[Object change descriptions]
# # # # # # #
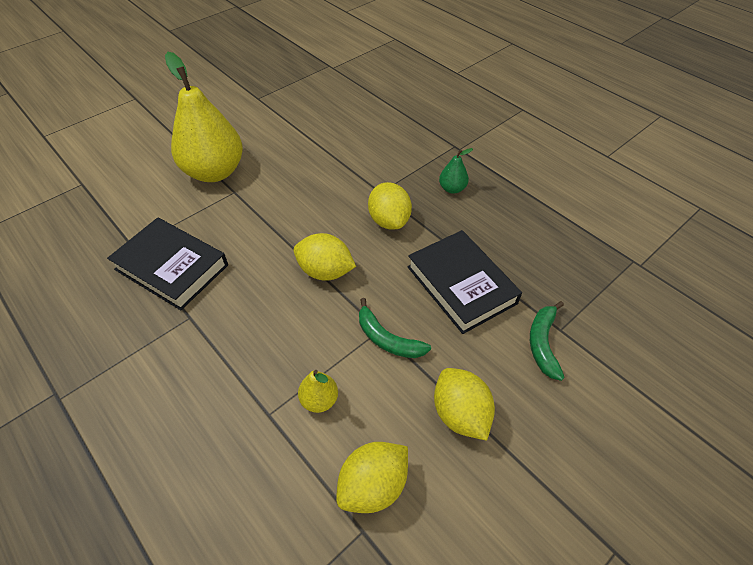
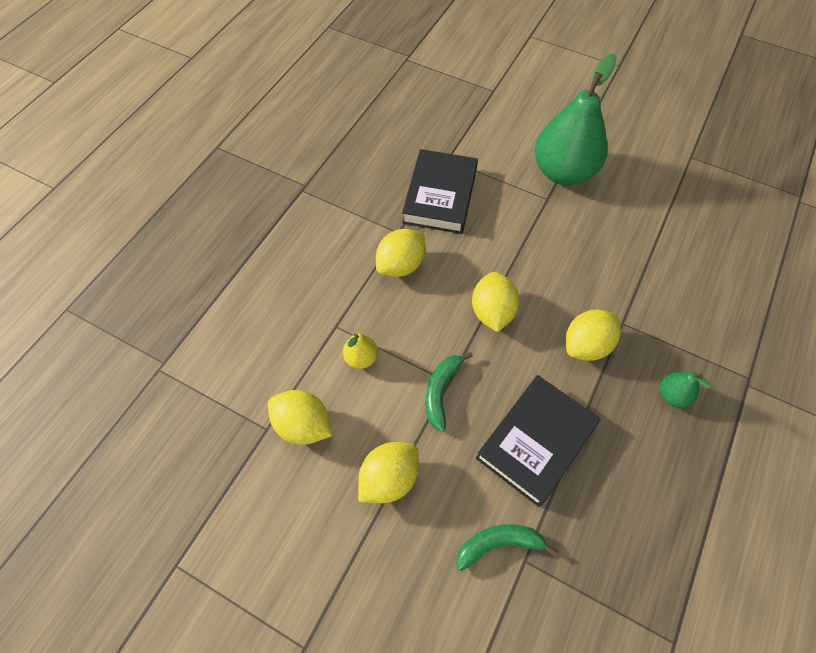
camera: 70 degrees right, 10 degrees up
yellow pear [165,52,243,182] -> green pear [535,54,617,185]
none -> yellow lemon [376,229,425,277]

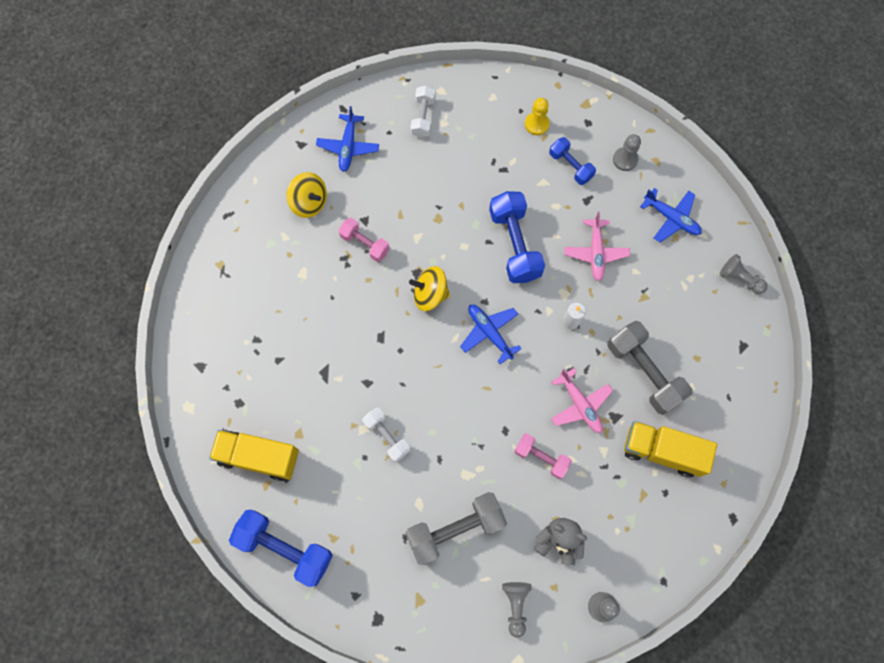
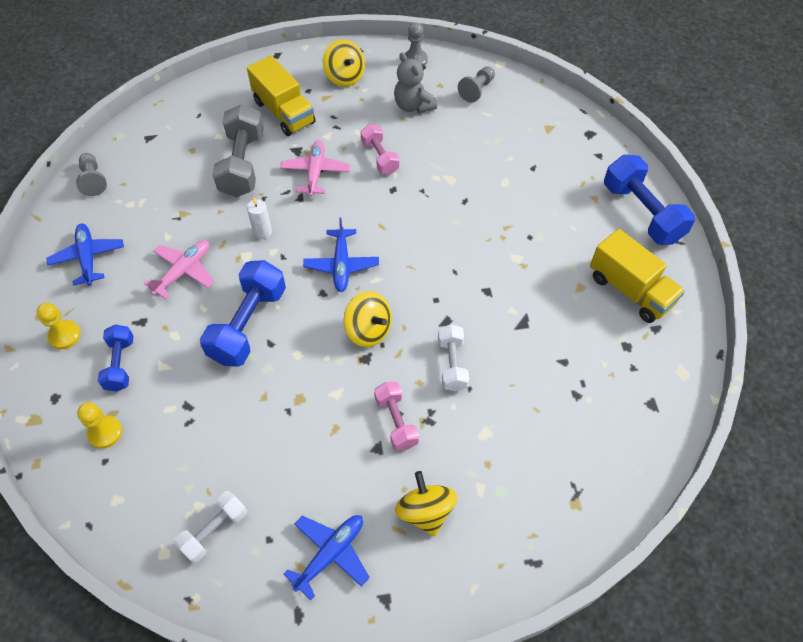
camera: 145 degrees left, 15 degrees down
white dumbbell [362,408,410,462] -> white dumbbell moved to [438,324,469,392]
grey dumbbell [405,492,507,565] -> none
grey pawn [613,134,641,171] -> yellow pawn [36,303,81,350]
none -> yellow spinning top [323,39,365,87]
# # # # # # #
[What you have to do] Your reply should give again exactly the lines from the one with "none -> yellow lemon [376,229,425,277]" through the last line of the data, with both ends included and pictures left out.

[Answer section]
none -> yellow lemon [376,229,425,277]

camera: 145 degrees left, 15 degrees down
white dumbbell [362,408,410,462] -> white dumbbell moved to [438,324,469,392]
grey dumbbell [405,492,507,565] -> none
grey pawn [613,134,641,171] -> yellow pawn [36,303,81,350]
none -> yellow spinning top [323,39,365,87]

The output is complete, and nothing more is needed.